# THE EXERCISE
Convert every line of the listing below into a numbered list, leaving out any blank lines.

# GIVEN INFORMATION
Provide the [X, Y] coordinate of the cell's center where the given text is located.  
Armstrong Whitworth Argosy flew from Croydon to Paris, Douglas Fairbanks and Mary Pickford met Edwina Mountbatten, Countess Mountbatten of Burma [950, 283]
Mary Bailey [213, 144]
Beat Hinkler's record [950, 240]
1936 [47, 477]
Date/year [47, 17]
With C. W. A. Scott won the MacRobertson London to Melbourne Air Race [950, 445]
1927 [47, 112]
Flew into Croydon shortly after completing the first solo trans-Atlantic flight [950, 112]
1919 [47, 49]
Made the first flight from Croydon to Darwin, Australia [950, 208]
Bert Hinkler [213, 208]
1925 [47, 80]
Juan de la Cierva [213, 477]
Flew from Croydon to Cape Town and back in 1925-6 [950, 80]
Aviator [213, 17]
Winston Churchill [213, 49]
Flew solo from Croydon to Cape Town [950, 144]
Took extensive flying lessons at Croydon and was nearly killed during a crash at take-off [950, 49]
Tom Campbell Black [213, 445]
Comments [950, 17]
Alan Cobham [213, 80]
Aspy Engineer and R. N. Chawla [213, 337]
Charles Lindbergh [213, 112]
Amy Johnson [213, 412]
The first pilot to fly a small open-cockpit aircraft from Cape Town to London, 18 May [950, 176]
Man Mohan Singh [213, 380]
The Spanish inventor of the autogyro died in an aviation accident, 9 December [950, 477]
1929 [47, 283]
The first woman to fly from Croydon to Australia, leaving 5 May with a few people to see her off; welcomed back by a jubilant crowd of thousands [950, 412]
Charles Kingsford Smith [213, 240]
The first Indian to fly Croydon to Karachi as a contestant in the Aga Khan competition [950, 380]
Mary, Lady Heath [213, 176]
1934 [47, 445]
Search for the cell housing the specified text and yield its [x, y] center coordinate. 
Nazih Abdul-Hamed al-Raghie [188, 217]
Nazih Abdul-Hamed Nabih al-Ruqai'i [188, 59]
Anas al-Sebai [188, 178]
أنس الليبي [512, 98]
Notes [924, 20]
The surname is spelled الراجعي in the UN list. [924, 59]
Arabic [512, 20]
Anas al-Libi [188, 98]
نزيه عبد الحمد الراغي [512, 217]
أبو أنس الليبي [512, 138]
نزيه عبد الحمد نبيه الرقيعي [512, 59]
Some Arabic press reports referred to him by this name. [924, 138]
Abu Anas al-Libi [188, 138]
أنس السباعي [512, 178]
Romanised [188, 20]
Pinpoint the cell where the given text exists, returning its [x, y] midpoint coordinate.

# SOLUTION FOR THIS TASK
1. Provide the [X, Y] coordinate of the cell's center where the given text is located.  
2. Armstrong Whitworth Argosy flew from Croydon to Paris, Douglas Fairbanks and Mary Pickford met Edwina Mountbatten, Countess Mountbatten of Burma [950, 283]
3. Mary Bailey [213, 144]
4. Beat Hinkler's record [950, 240]
5. 1936 [47, 477]
6. Date/year [47, 17]
7. With C. W. A. Scott won the MacRobertson London to Melbourne Air Race [950, 445]
8. 1927 [47, 112]
9. Flew into Croydon shortly after completing the first solo trans-Atlantic flight [950, 112]
10. 1919 [47, 49]
11. Made the first flight from Croydon to Darwin, Australia [950, 208]
12. Bert Hinkler [213, 208]
13. 1925 [47, 80]
14. Juan de la Cierva [213, 477]
15. Flew from Croydon to Cape Town and back in 1925-6 [950, 80]
16. Aviator [213, 17]
17. Winston Churchill [213, 49]
18. Flew solo from Croydon to Cape Town [950, 144]
19. Took extensive flying lessons at Croydon and was nearly killed during a crash at take-off [950, 49]
20. Tom Campbell Black [213, 445]
21. Comments [950, 17]
22. Alan Cobham [213, 80]
23. Aspy Engineer and R. N. Chawla [213, 337]
24. Charles Lindbergh [213, 112]
25. Amy Johnson [213, 412]
26. The first pilot to fly a small open-cockpit aircraft from Cape Town to London, 18 May [950, 176]
27. Man Mohan Singh [213, 380]
28. The Spanish inventor of the autogyro died in an aviation accident, 9 December [950, 477]
29. 1929 [47, 283]
30. The first woman to fly from Croydon to Australia, leaving 5 May with a few people to see her off; welcomed back by a jubilant crowd of thousands [950, 412]
31. Charles Kingsford Smith [213, 240]
32. The first Indian to fly Croydon to Karachi as a contestant in the Aga Khan competition [950, 380]
33. Mary, Lady Heath [213, 176]
34. 1934 [47, 445]
35. Search for the cell housing the specified text and yield its [x, y] center coordinate. 
36. Nazih Abdul-Hamed al-Raghie [188, 217]
37. Nazih Abdul-Hamed Nabih al-Ruqai'i [188, 59]
38. Anas al-Sebai [188, 178]
39. أنس الليبي [512, 98]
40. Notes [924, 20]
41. The surname is spelled الراجعي in the UN list. [924, 59]
42. Arabic [512, 20]
43. Anas al-Libi [188, 98]
44. نزيه عبد الحمد الراغي [512, 217]
45. أبو أنس الليبي [512, 138]
46. نزيه عبد الحمد نبيه الرقيعي [512, 59]
47. Some Arabic press reports referred to him by this name. [924, 138]
48. Abu Anas al-Libi [188, 138]
49. أنس السباعي [512, 178]
50. Romanised [188, 20]
51. Pinpoint the cell where the given text exists, returning its [x, y] midpoint coordinate.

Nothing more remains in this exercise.